■ **Your instructions**
With the pictures left out, copy the listing below exactly.

Start of Block

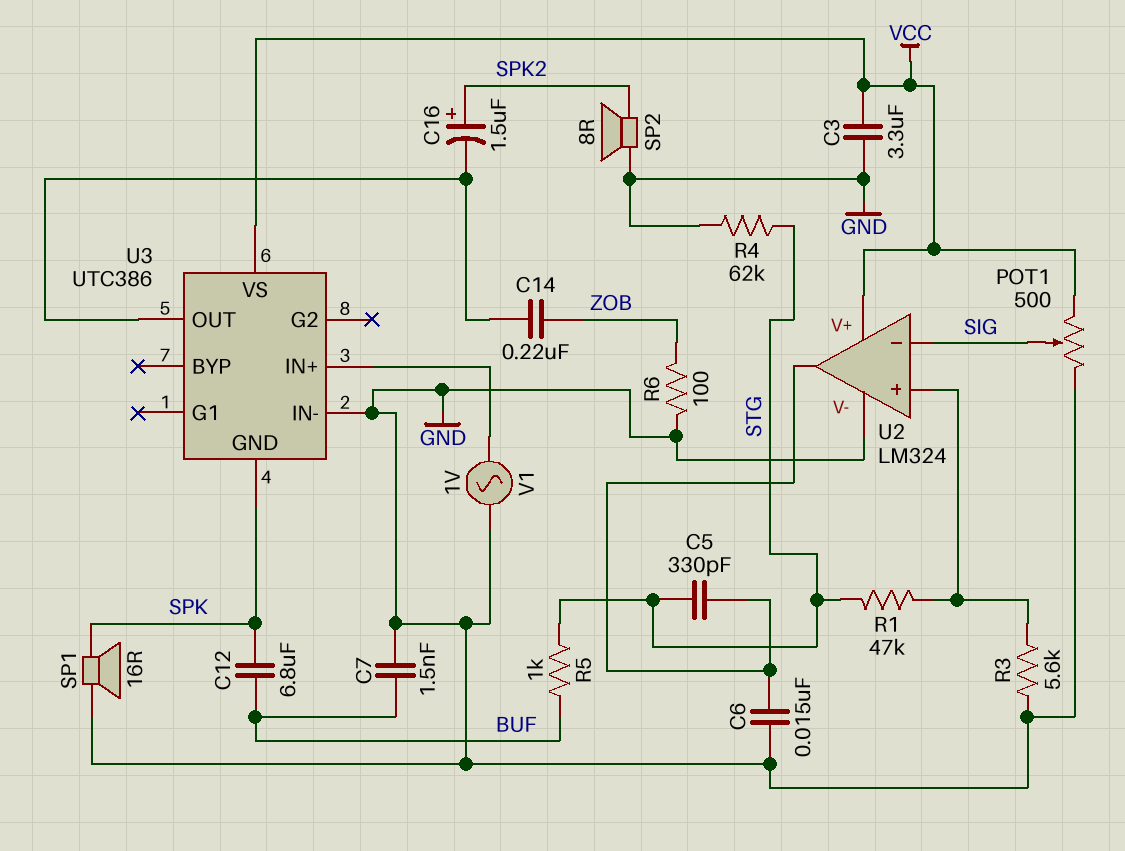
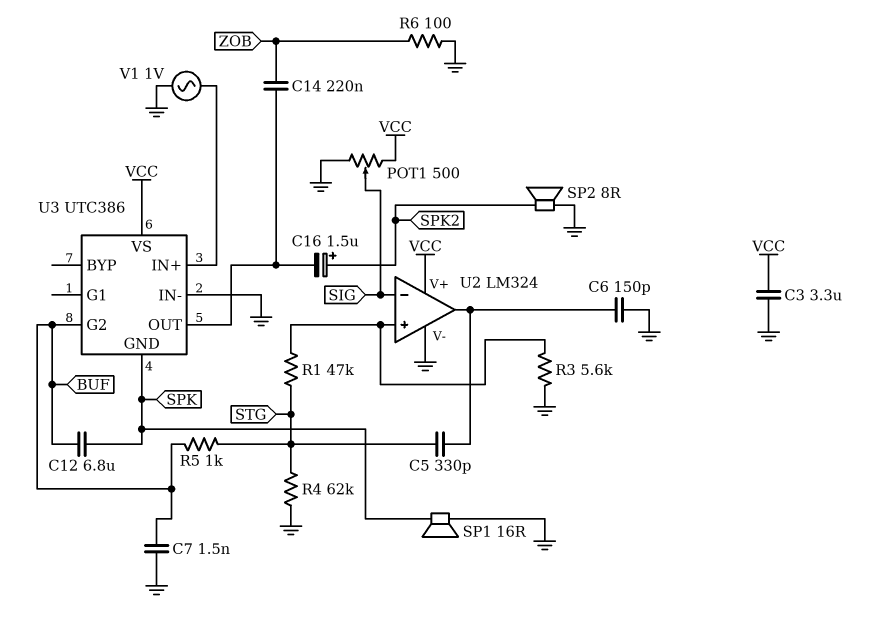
C6: 15nF (GND, U2/out) -> 150pF (GND, U2/out)
U3 pin G2: none -> BUF

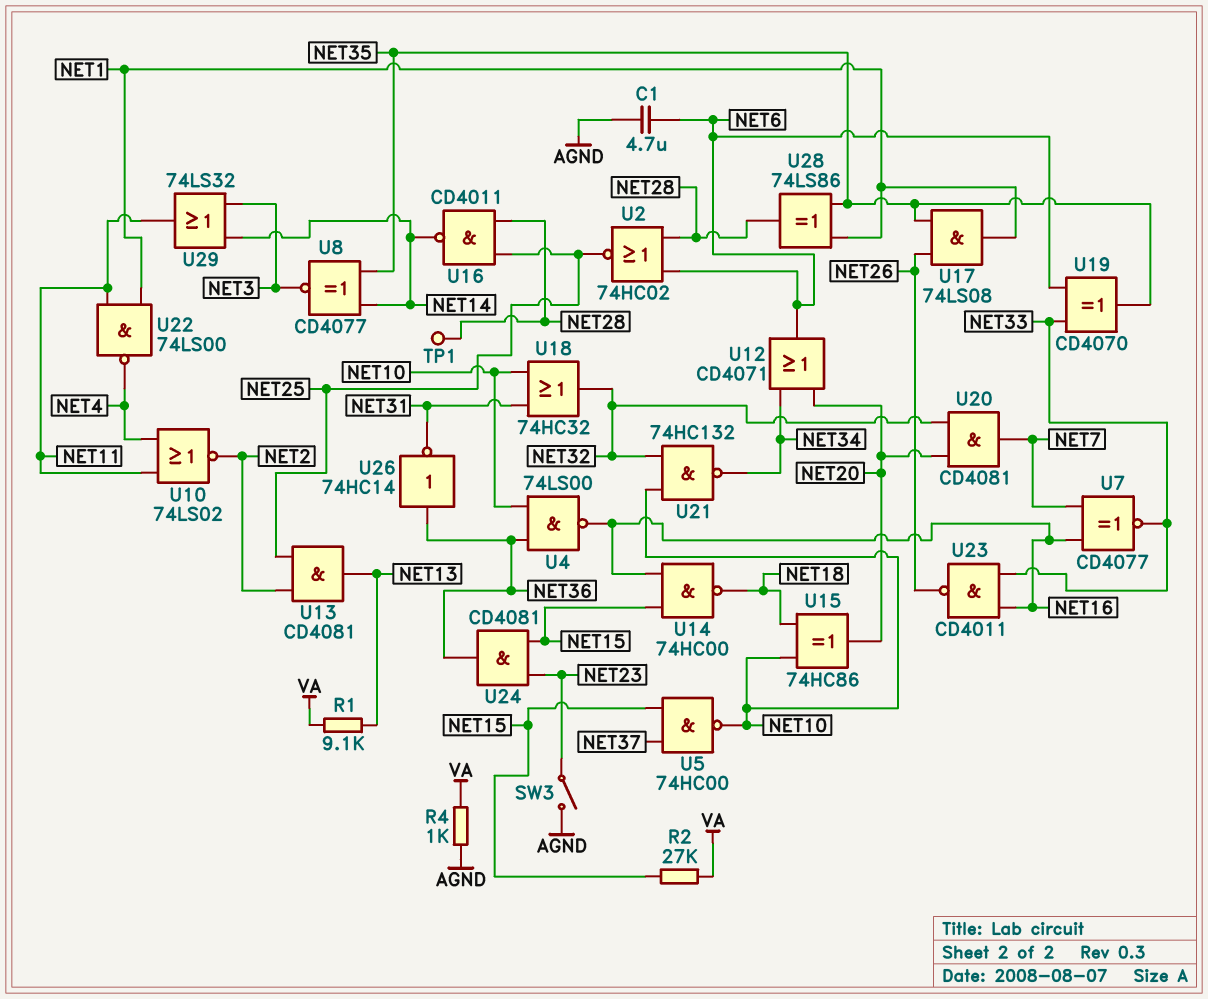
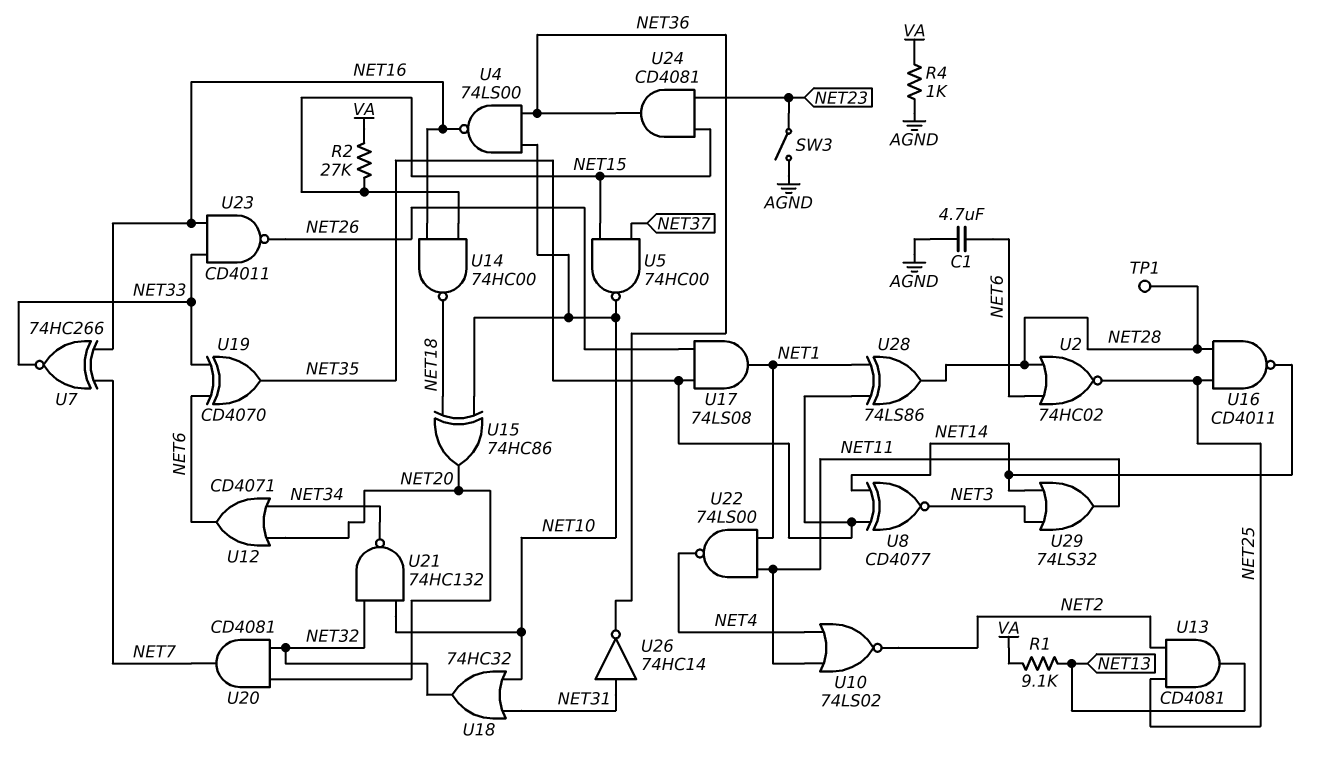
U7: XNOR CD4077 (in NET7, in NET16, out NET33) -> XNOR 74HC266 (in NET7, in NET16, out NET33)
U26: NOT 74HC14 (in NET36, out NET31) -> NOT 74HC14 (in NET31, out NET36)

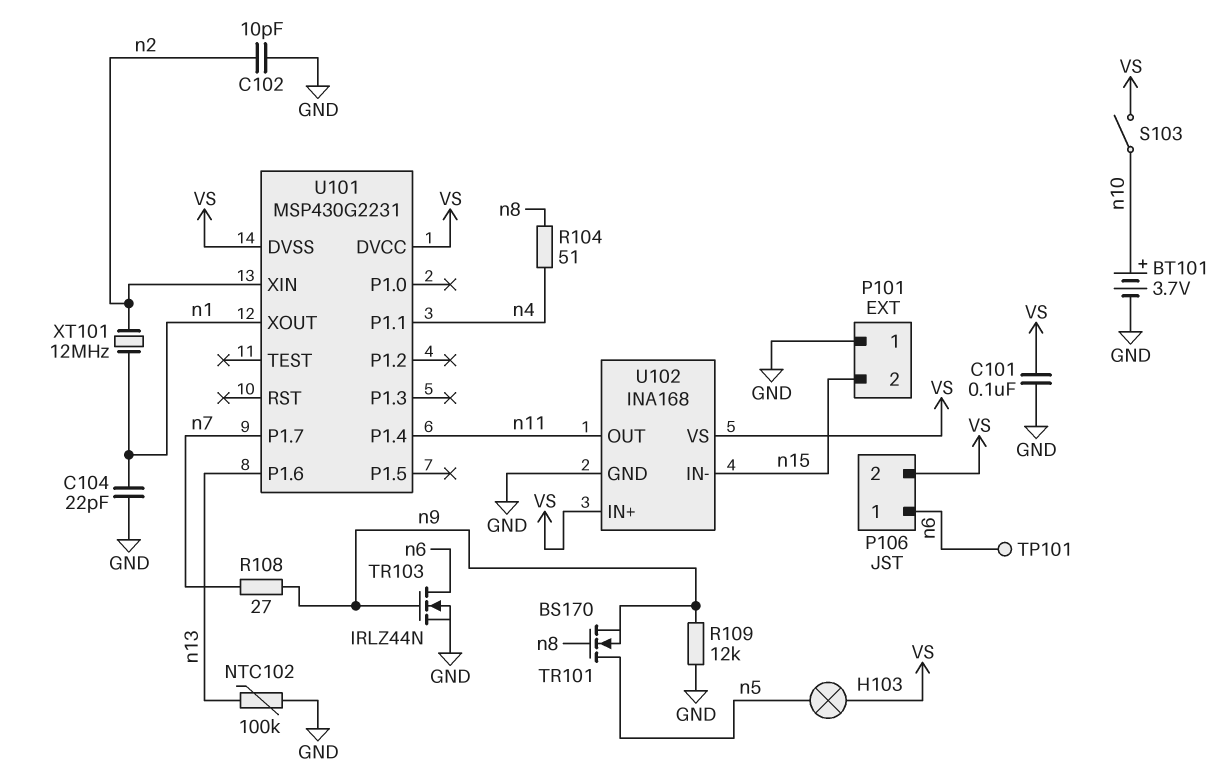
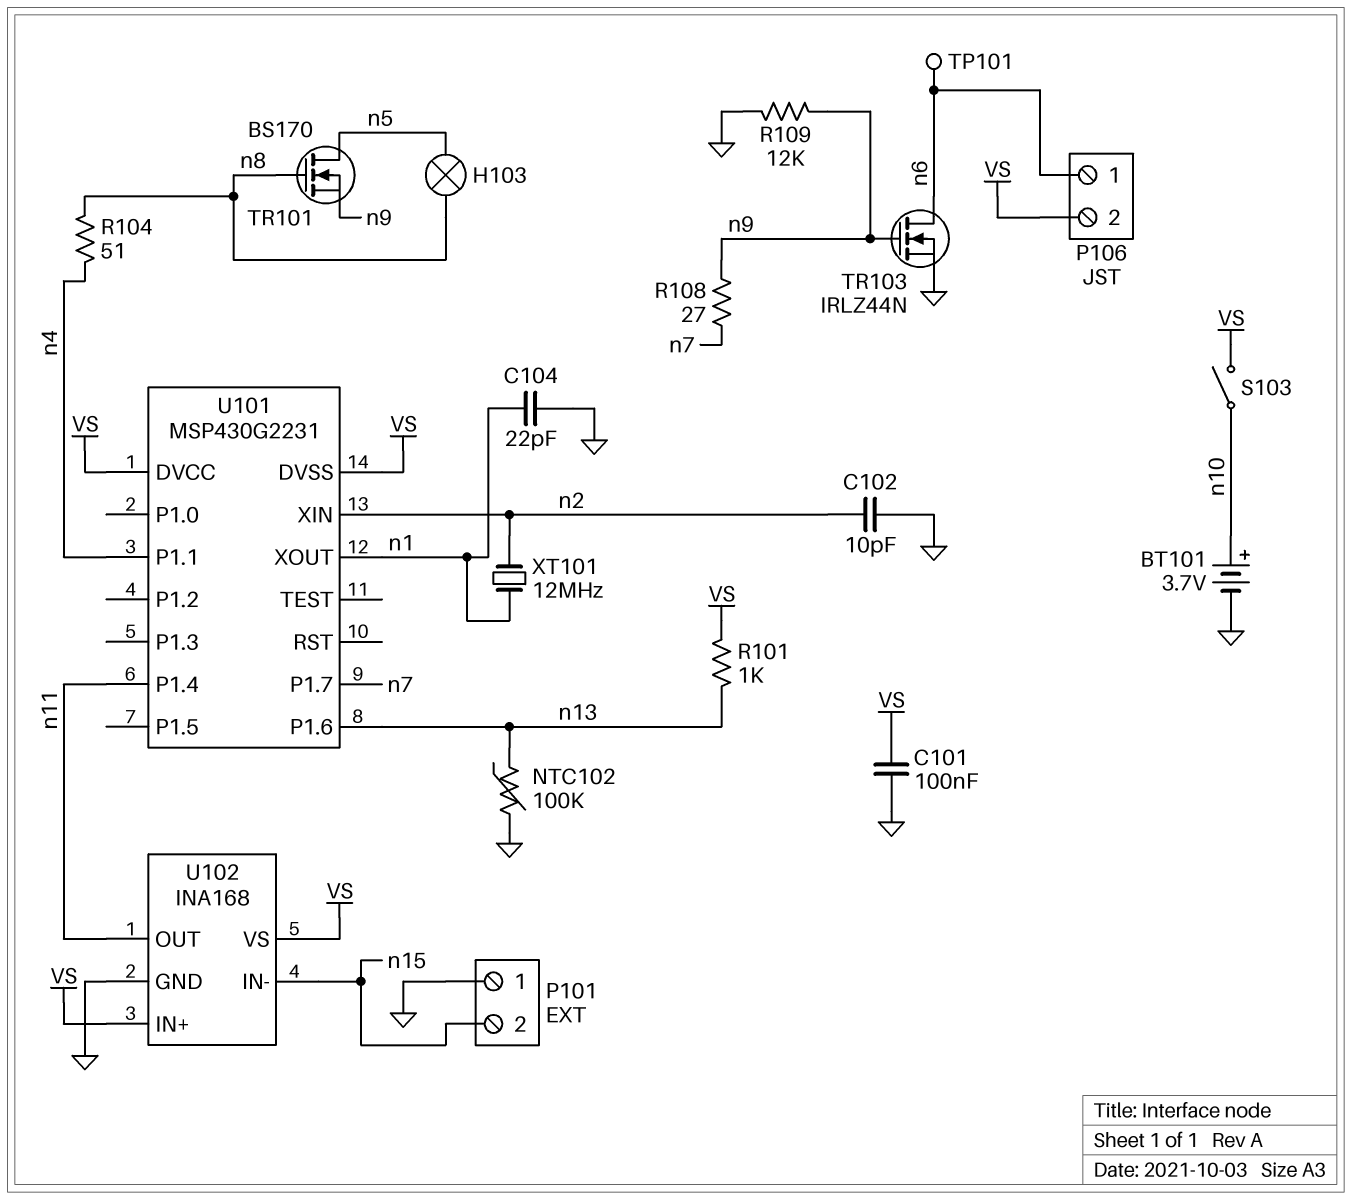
H103: lamp (VS, n5) -> lamp (n5, n8)
R101: none -> 1k (VS, n13)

End of Block

■ **Result below**
C6: 15nF (GND, U2/out) -> 150pF (GND, U2/out)
U3 pin G2: none -> BUF

U7: XNOR CD4077 (in NET7, in NET16, out NET33) -> XNOR 74HC266 (in NET7, in NET16, out NET33)
U26: NOT 74HC14 (in NET36, out NET31) -> NOT 74HC14 (in NET31, out NET36)

H103: lamp (VS, n5) -> lamp (n5, n8)
R101: none -> 1k (VS, n13)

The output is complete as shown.